● Your goal
Output each entry that follows exactly. Images stay out.

● Dataset
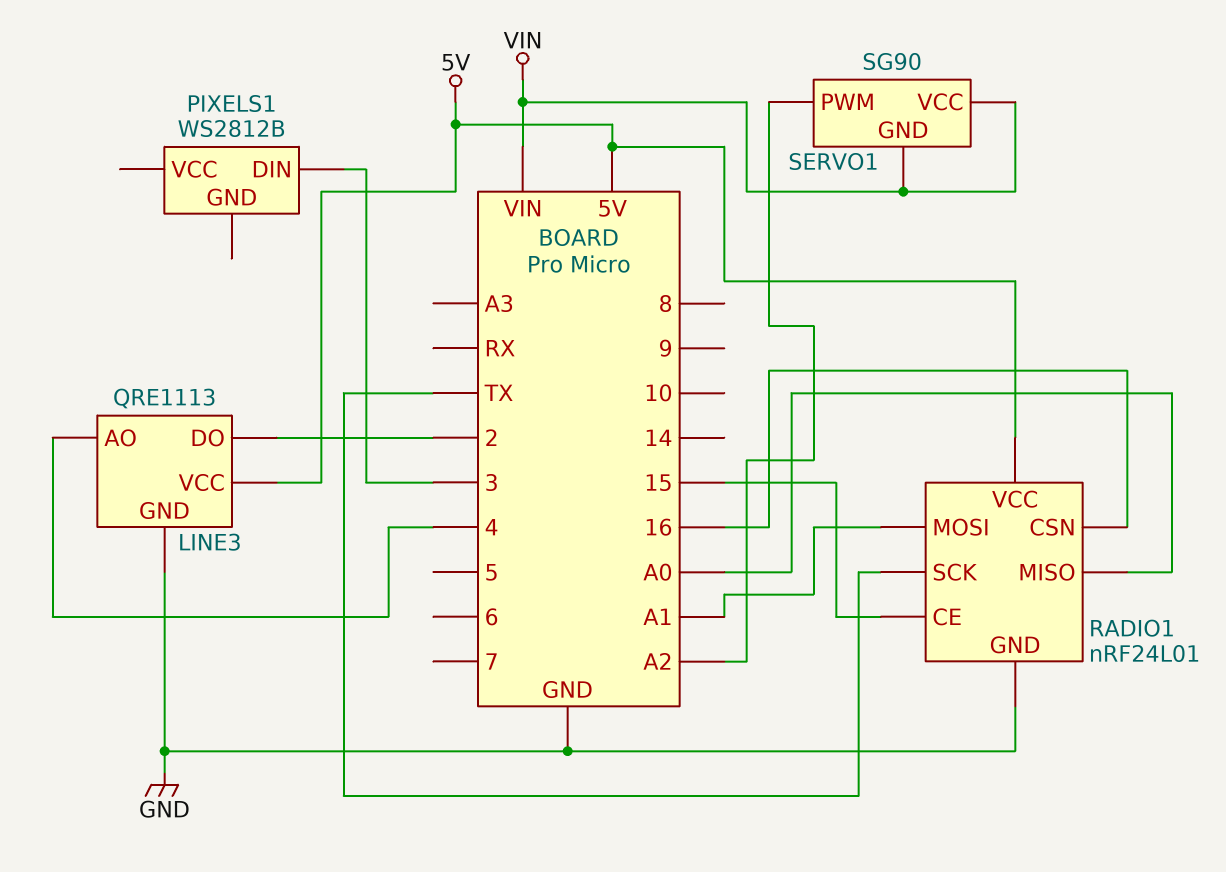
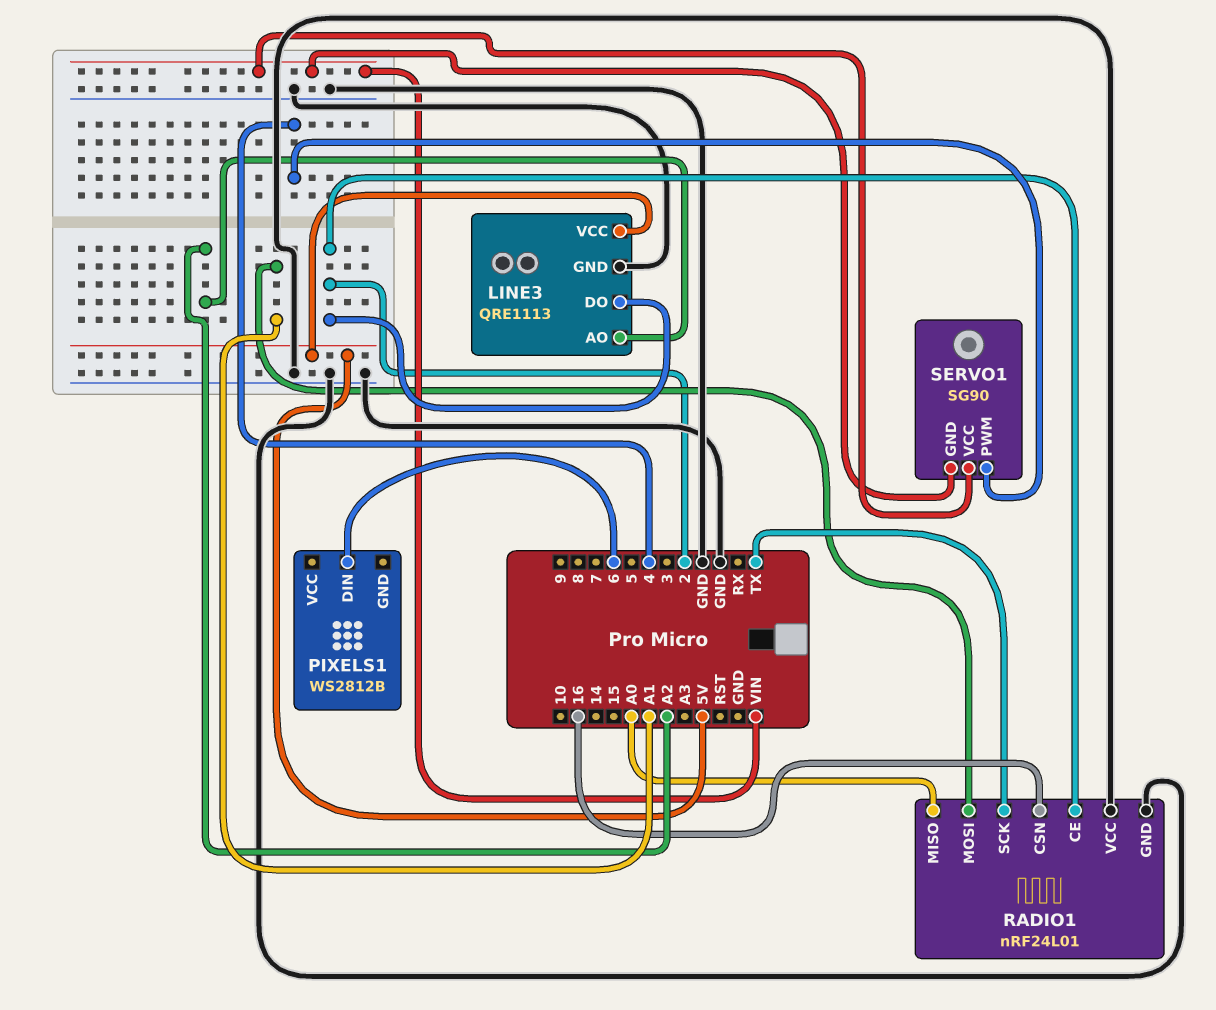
LINE3 pin AO: 4 -> A2
PIXELS1 pin DIN: 3 -> 6
RADIO1 pin CE: 15 -> 2
RADIO1 pin VCC: 5V -> GND
SERVO1 pin PWM: A2 -> 4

● Output below
LINE3 pin AO: 4 -> A2
PIXELS1 pin DIN: 3 -> 6
RADIO1 pin CE: 15 -> 2
RADIO1 pin VCC: 5V -> GND
SERVO1 pin PWM: A2 -> 4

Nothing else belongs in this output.